**Description of the task:**
Find each line in the records that contains the word "element", matching case exactly, and copy those lines.

**Given data:**

/---

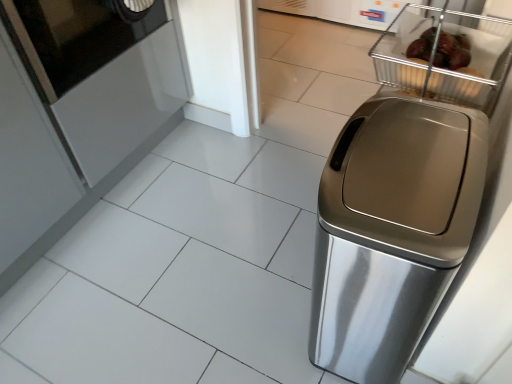
Question: From the image's perspective, is black glass screen door at upper left below metallic wire basket at upper right?

Choices:
 (A) no
 (B) yes

Answer: (A)

Question: Does black glass screen door at upper left have a smaller size compared to metallic wire basket at upper right?

Choices:
 (A) no
 (B) yes

Answer: (A)

Question: Is black glass screen door at upper left facing away from metallic wire basket at upper right?

Choices:
 (A) no
 (B) yes

Answer: (A)

Question: Does black glass screen door at upper left have a lesser height compared to metallic wire basket at upper right?

Choices:
 (A) no
 (B) yes

Answer: (A)

Question: Can metallic wire basket at upper right be found inside black glass screen door at upper left?

Choices:
 (A) yes
 (B) no

Answer: (B)

Question: Is black glass screen door at upper left behind metallic wire basket at upper right?

Choices:
 (A) yes
 (B) no

Answer: (A)

Question: Is metallic wire basket at upper right touching black glass screen door at upper left?

Choices:
 (A) yes
 (B) no

Answer: (B)

Question: Is metallic wire basket at upper right located outside black glass screen door at upper left?

Choices:
 (A) yes
 (B) no

Answer: (A)

Question: Can you confirm if metallic wire basket at upper right is wider than black glass screen door at upper left?

Choices:
 (A) no
 (B) yes

Answer: (A)

Question: Is metallic wire basket at upper right taller than black glass screen door at upper left?

Choices:
 (A) no
 (B) yes

Answer: (A)

Question: Is the position of metallic wire basket at upper right less distant than that of black glass screen door at upper left?

Choices:
 (A) no
 (B) yes

Answer: (B)

Question: Is there a large distance between metallic wire basket at upper right and black glass screen door at upper left?

Choices:
 (A) yes
 (B) no

Answer: (B)

Question: From the image's perspective, is metallic wire basket at upper right above satin silver trash can at right?

Choices:
 (A) no
 (B) yes

Answer: (B)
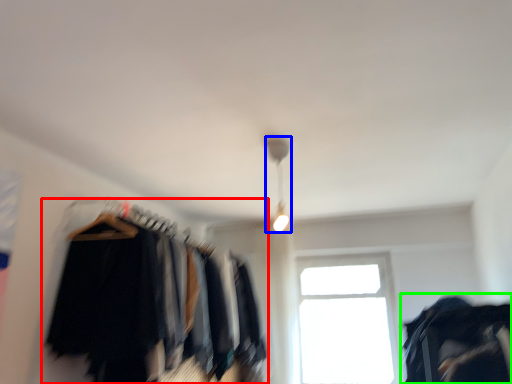
Question: Based on their relative distances, which object is nearer to closet (highlighted by a red box)? Choose from lamp (highlighted by a blue box) and clothing (highlighted by a green box).

Choices:
 (A) lamp
 (B) clothing

Answer: (A)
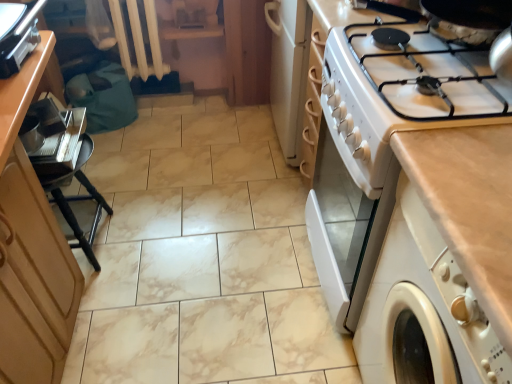
Question: Is wooden cabinet at left bigger than metallic silver toaster at upper left?

Choices:
 (A) no
 (B) yes

Answer: (B)

Question: Is wooden cabinet at left in front of metallic silver toaster at upper left?

Choices:
 (A) yes
 (B) no

Answer: (A)

Question: Is the depth of wooden cabinet at left greater than that of metallic silver toaster at upper left?

Choices:
 (A) no
 (B) yes

Answer: (A)

Question: From the image's perspective, is wooden cabinet at left under metallic silver toaster at upper left?

Choices:
 (A) yes
 (B) no

Answer: (A)

Question: Is wooden cabinet at left not within metallic silver toaster at upper left?

Choices:
 (A) yes
 (B) no

Answer: (A)

Question: Choose the correct answer: Is beige laminate countertop at right inside white glossy gas stove at upper right or outside it?

Choices:
 (A) inside
 (B) outside

Answer: (B)

Question: Would you say beige laminate countertop at right is to the left or to the right of white glossy gas stove at upper right in the picture?

Choices:
 (A) left
 (B) right

Answer: (B)

Question: Is beige laminate countertop at right wider or thinner than white glossy gas stove at upper right?

Choices:
 (A) thin
 (B) wide

Answer: (A)

Question: Relative to white glossy gas stove at upper right, is beige laminate countertop at right in front or behind?

Choices:
 (A) front
 (B) behind

Answer: (A)

Question: Choose the correct answer: Is metallic silver toaster at upper left inside wooden cabinet at left or outside it?

Choices:
 (A) outside
 (B) inside

Answer: (A)

Question: From their relative heights in the image, would you say metallic silver toaster at upper left is taller or shorter than wooden cabinet at left?

Choices:
 (A) tall
 (B) short

Answer: (B)

Question: Would you say metallic silver toaster at upper left is to the left or to the right of wooden cabinet at left in the picture?

Choices:
 (A) right
 (B) left

Answer: (A)

Question: From a real-world perspective, is metallic silver toaster at upper left physically located above or below wooden cabinet at left?

Choices:
 (A) below
 (B) above

Answer: (B)

Question: From a real-world perspective, is wooden cabinet at left above or below metallic silver tray at left?

Choices:
 (A) above
 (B) below

Answer: (B)

Question: In the image, is wooden cabinet at left on the left side or the right side of metallic silver tray at left?

Choices:
 (A) left
 (B) right

Answer: (A)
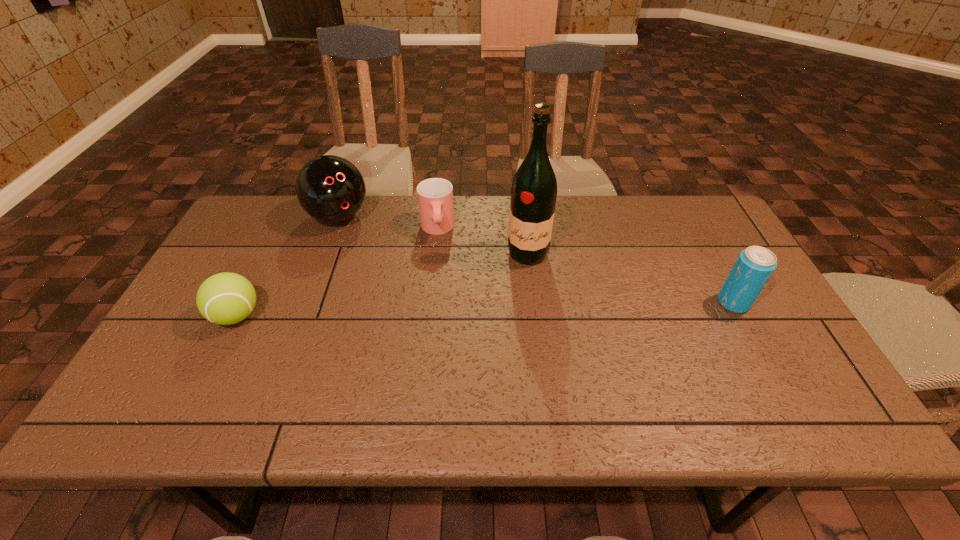
Image resolution: width=960 pixels, height=540 pixels. I want to click on cup at the far edge, so click(435, 195).

This screenshot has width=960, height=540. What are the coordinates of `bowling ball that is at the far edge` in the screenshot? It's located at (331, 189).

The image size is (960, 540). Identify the location of object positioned at the left edge. [x=226, y=298].

Image resolution: width=960 pixels, height=540 pixels. Identify the location of object that is at the right edge. (754, 266).

What are the coordinates of `free space at the far edge of the desktop` in the screenshot? It's located at (392, 199).

Where is `blank space at the near edge of the desktop`? blank space at the near edge of the desktop is located at coordinates (669, 371).

Find the location of a particular element. The image size is (960, 540). vacant space at the right edge is located at coordinates (764, 290).

In the image, there is a desktop. Where is `free space at the far left corner`? The width and height of the screenshot is (960, 540). free space at the far left corner is located at coordinates (248, 215).

In order to click on vacant space that is in between the second tallest object and the liquor in this screenshot , I will do `click(433, 235)`.

Where is `free point between the tallest object and the fourth shortest object`? Image resolution: width=960 pixels, height=540 pixels. free point between the tallest object and the fourth shortest object is located at coordinates (433, 235).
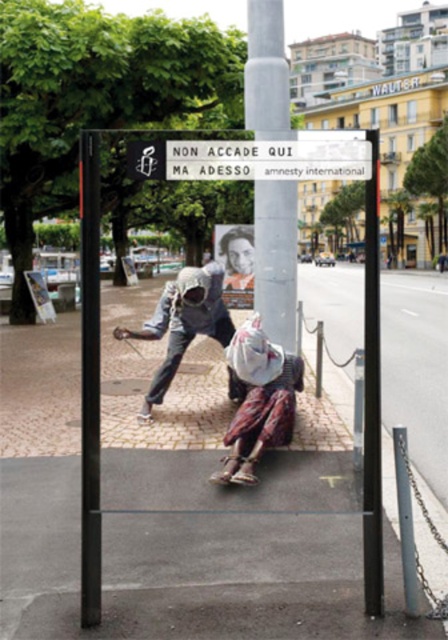
Question: Does white paper poster at center appear under silver metallic helmet at center?

Choices:
 (A) yes
 (B) no

Answer: (B)

Question: Based on their relative distances, which object is farther from the black metal pole at center?

Choices:
 (A) silver metallic helmet at center
 (B) rustic fabric bag at lower center
 (C) concrete pole at center
 (D) white paper sign at upper center

Answer: (A)

Question: Which of the following is the farthest from the observer?

Choices:
 (A) concrete pole at center
 (B) silver metallic helmet at center
 (C) black metal pole at center

Answer: (A)

Question: Is white paper sign at upper center smaller than smooth skin portrait at center?

Choices:
 (A) no
 (B) yes

Answer: (B)

Question: Which of the following is the closest to the observer?

Choices:
 (A) concrete pole at center
 (B) rustic fabric bag at lower center

Answer: (B)

Question: Considering the relative positions of rustic fabric bag at lower center and white paper sign at upper center in the image provided, where is rustic fabric bag at lower center located with respect to white paper sign at upper center?

Choices:
 (A) left
 (B) right

Answer: (A)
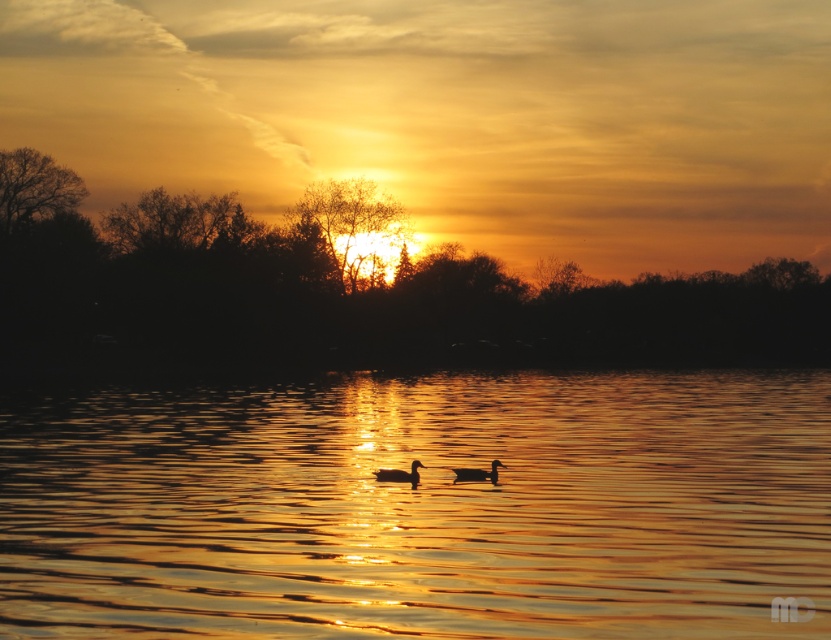
Between point (96, 584) and point (477, 472), which one is positioned behind?

The point (477, 472) is more distant.

Does point (119, 429) come behind point (499, 460)?

That is True.

Who is more distant from viewer, (530,449) or (475,476)?

Point (530,449)

You are a GUI agent. You are given a task and a screenshot of the screen. Output one action in this format:
    pyautogui.click(x=<x>, y=<y>)
    Task: Click on the glistening golden water at center
    This screenshot has height=640, width=831.
    Given the screenshot: What is the action you would take?
    pyautogui.click(x=421, y=508)

Who is positioned more to the left, glistening golden water at center or brown matte duck at center?

From the viewer's perspective, brown matte duck at center appears more on the left side.

What do you see at coordinates (421, 508) in the screenshot?
I see `glistening golden water at center` at bounding box center [421, 508].

Where is `glistening golden water at center`? This screenshot has height=640, width=831. glistening golden water at center is located at coordinates (421, 508).

Is brown matte duck at center to the left of matte black duck at center from the viewer's perspective?

Yes, brown matte duck at center is to the left of matte black duck at center.

Is brown matte duck at center thinner than matte black duck at center?

Yes.

Is point (411, 480) positioned after point (484, 472)?

No, (411, 480) is closer to viewer.

Locate an element on the screen. This screenshot has height=640, width=831. brown matte duck at center is located at coordinates (399, 474).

\---

**Expected output:**
Find the location of a particular element. The image size is (960, 540). vacant space at the right edge is located at coordinates (764, 290).
Locate an element on the screen. This screenshot has height=640, width=831. brown matte duck at center is located at coordinates (399, 474).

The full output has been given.